● **ACTION ITEM**
How many lines below contain the word "yellow"? Answer with that number alone.

● **AVAILABLE DATA**
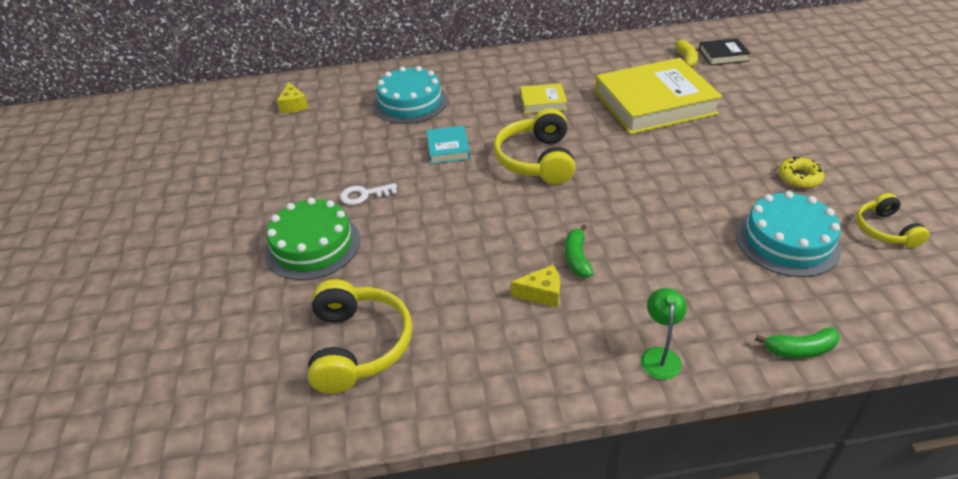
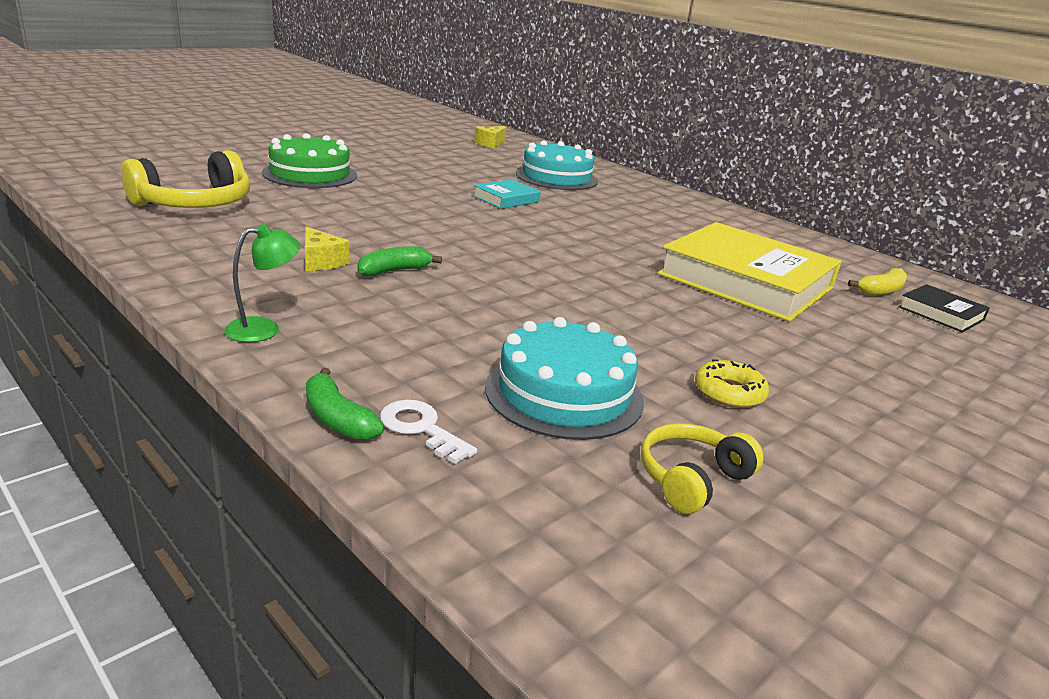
camera: 50 degrees right, 15 degrees down
white key [340,183,397,205] -> white key moved to [380,400,477,464]
yellow headphones [493,108,575,185] -> none
yellow book [520,83,567,113] -> none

● **REPLY TO THE EXERCISE**
2